[Start of Attachment]

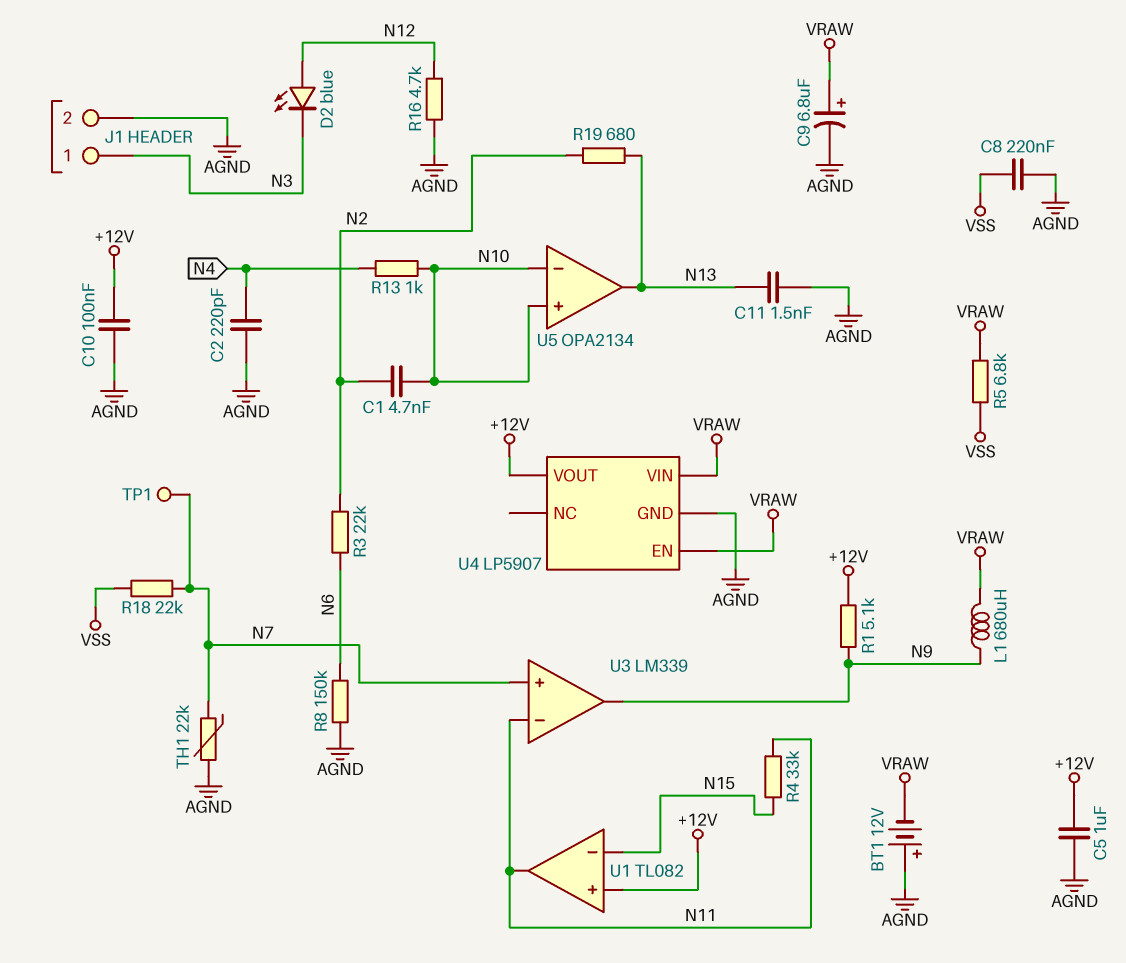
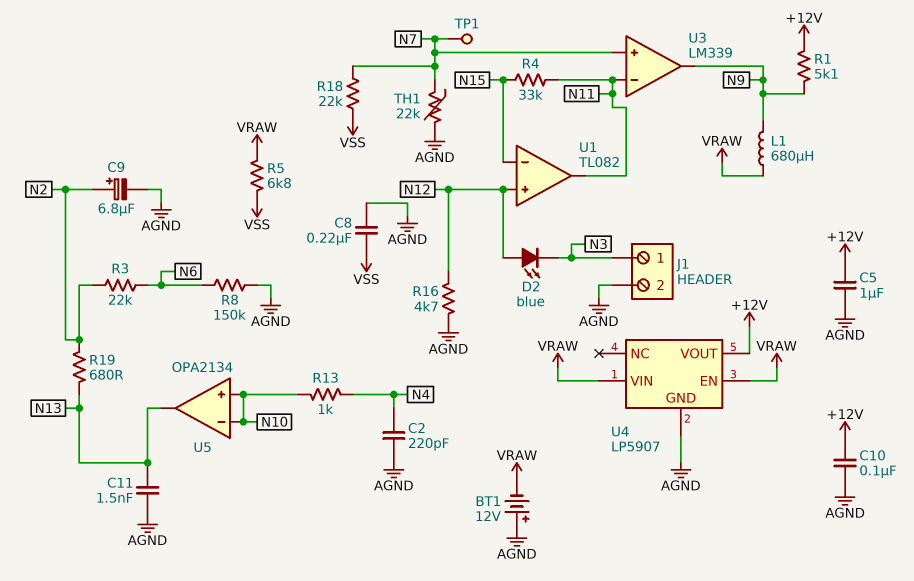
C1: 4.7nF (N2, N10) -> none
C9: 6.8uF (plus VRAW, minus AGND) -> 6.8uF (plus N2, minus AGND)
U1 pin in+: +12V -> N12

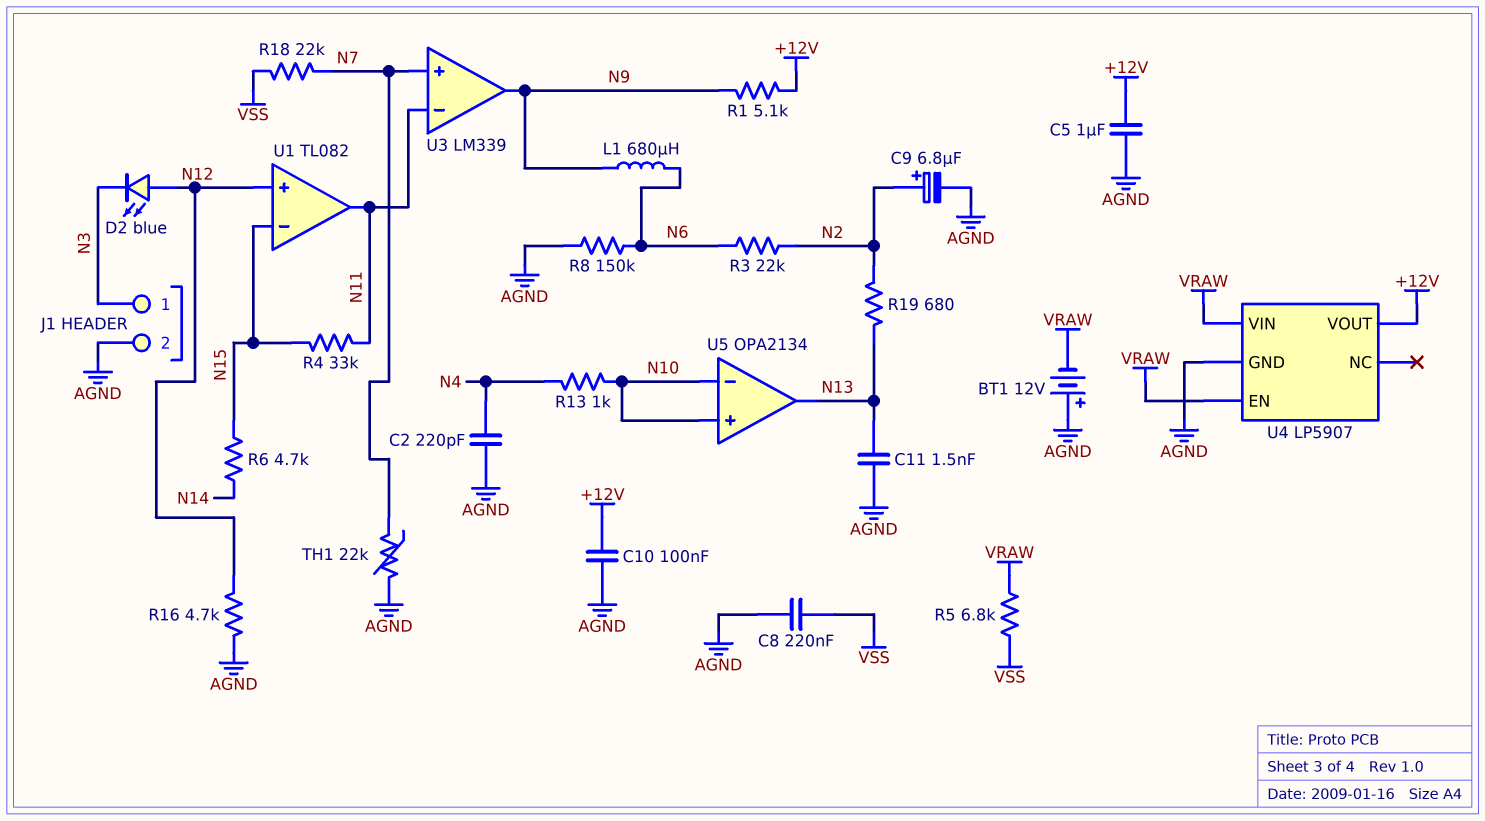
L1: 680uH (N9, VRAW) -> 680uH (N6, N9)
R6: none -> 4.7k (N14, N15)
TP1: test point (N7) -> none

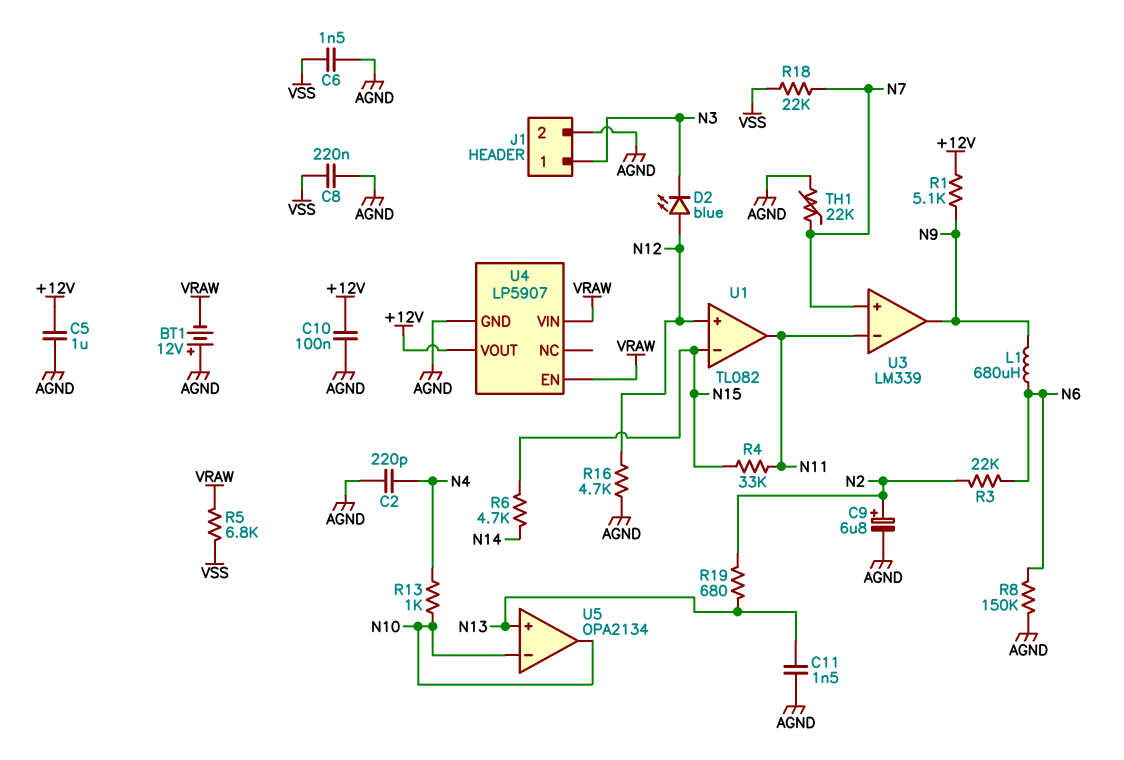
C6: none -> 1.5nF (AGND, VSS)
U5 pin in+: N10 -> N13
U5 pin out: N13 -> N10

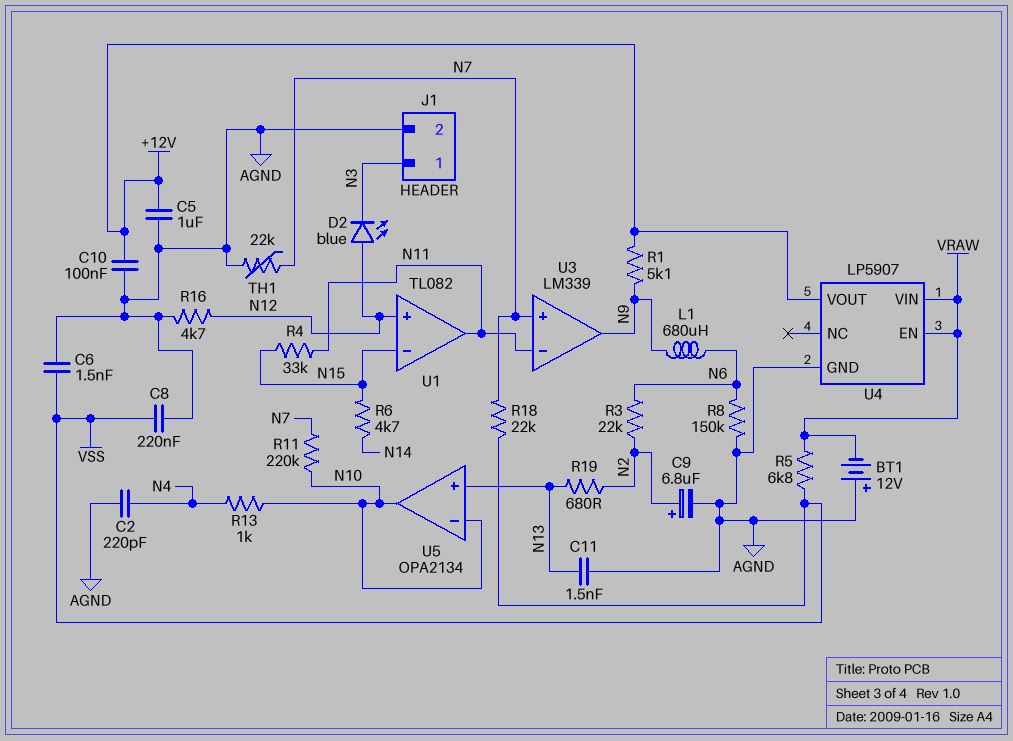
R11: none -> 220k (N7, N10)

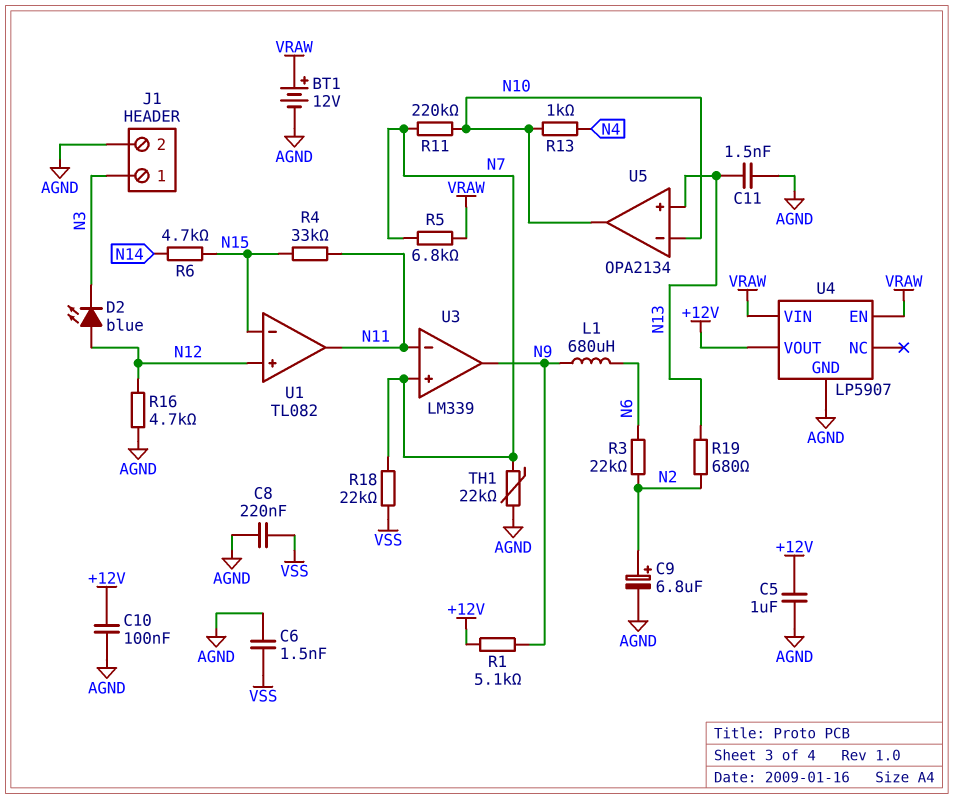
BT1: 12V (plus AGND, minus VRAW) -> 12V (plus VRAW, minus AGND)
C2: 220pF (AGND, N4) -> none
R5: 6.8k (VRAW, VSS) -> 6.8k (N7, VRAW)
R8: 150k (AGND, N6) -> none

[End of Attachment]

_Task description_
Set out the material once more, exact in every line, with no images.

_Answer to this exercise_
C1: 4.7nF (N2, N10) -> none
C9: 6.8uF (plus VRAW, minus AGND) -> 6.8uF (plus N2, minus AGND)
U1 pin in+: +12V -> N12

L1: 680uH (N9, VRAW) -> 680uH (N6, N9)
R6: none -> 4.7k (N14, N15)
TP1: test point (N7) -> none

C6: none -> 1.5nF (AGND, VSS)
U5 pin in+: N10 -> N13
U5 pin out: N13 -> N10

R11: none -> 220k (N7, N10)

BT1: 12V (plus AGND, minus VRAW) -> 12V (plus VRAW, minus AGND)
C2: 220pF (AGND, N4) -> none
R5: 6.8k (VRAW, VSS) -> 6.8k (N7, VRAW)
R8: 150k (AGND, N6) -> none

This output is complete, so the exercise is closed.